Collected data entries:
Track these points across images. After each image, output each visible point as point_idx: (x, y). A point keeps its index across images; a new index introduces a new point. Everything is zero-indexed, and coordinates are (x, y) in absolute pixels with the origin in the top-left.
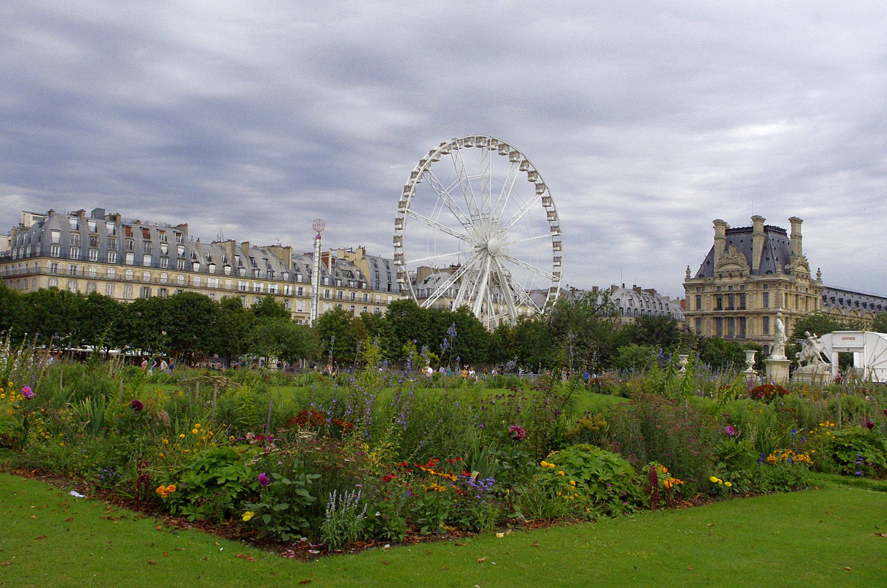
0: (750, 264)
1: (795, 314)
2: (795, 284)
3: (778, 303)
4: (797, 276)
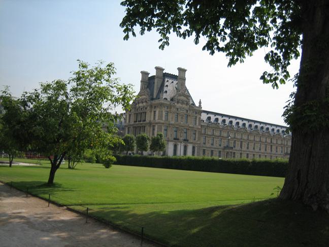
0: (152, 94)
1: (172, 124)
2: (174, 106)
3: (161, 117)
4: (178, 102)
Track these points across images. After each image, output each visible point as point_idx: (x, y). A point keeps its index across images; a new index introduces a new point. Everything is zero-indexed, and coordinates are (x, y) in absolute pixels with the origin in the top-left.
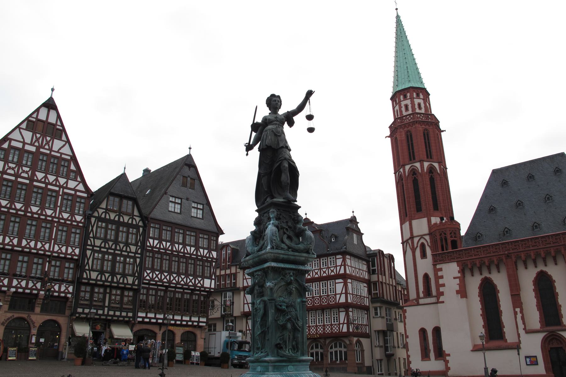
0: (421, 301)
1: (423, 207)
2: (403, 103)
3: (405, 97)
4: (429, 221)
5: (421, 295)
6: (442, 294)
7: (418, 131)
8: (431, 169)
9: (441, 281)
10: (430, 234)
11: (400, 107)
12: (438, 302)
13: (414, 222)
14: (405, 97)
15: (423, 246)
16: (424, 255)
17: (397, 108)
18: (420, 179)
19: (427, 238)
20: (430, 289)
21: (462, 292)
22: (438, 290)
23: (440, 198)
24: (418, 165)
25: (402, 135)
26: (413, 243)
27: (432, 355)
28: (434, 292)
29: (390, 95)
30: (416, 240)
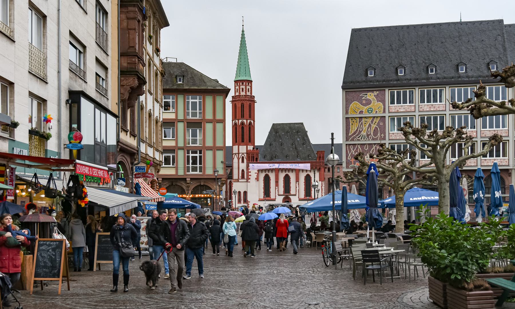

[Goal]:
Convert all of the entries above into a JSON list of strings, one string per line, skipping blank lines. Leave out the lines that mark pictures.

[Response]:
[
  "Track these points across images. After each image, output each visible point as point_idx: (x, y). A point keeps its index across images; a new index introduces a new point. Everything is zero-indexed, and coordinates are (x, y) in absolute pixels with the origin in the top-left.",
  "0: (750, 264)",
  "1: (795, 314)",
  "2: (795, 284)",
  "3: (778, 303)",
  "4: (797, 276)",
  "0: (152, 94)",
  "1: (172, 124)",
  "2: (174, 106)",
  "3: (161, 117)",
  "4: (178, 102)",
  "Track these points across images. After each image, output each visible point as point_idx: (x, y). A point keeps its index across images; a new index introduces a new point. Everything is zero-indexed, and coordinates are (x, y) in absolute pixels with the origin in the top-left.",
  "0: (421, 301)",
  "1: (423, 207)",
  "2: (403, 103)",
  "3: (405, 97)",
  "4: (429, 221)",
  "5: (421, 295)",
  "6: (442, 294)",
  "7: (418, 131)",
  "8: (431, 169)",
  "9: (441, 281)",
  "10: (430, 234)",
  "11: (400, 107)",
  "12: (438, 302)",
  "13: (414, 222)",
  "14: (405, 97)",
  "15: (423, 246)",
  "16: (424, 255)",
  "17: (397, 108)",
  "18: (420, 179)",
  "19: (427, 238)",
  "20: (430, 289)",
  "21: (462, 292)",
  "22: (438, 290)",
  "23: (440, 198)",
  "24: (418, 165)",
  "25: (402, 135)",
  "26: (413, 243)",
  "27: (432, 355)",
  "28: (434, 292)",
  "29: (390, 95)",
  "30: (416, 240)"
]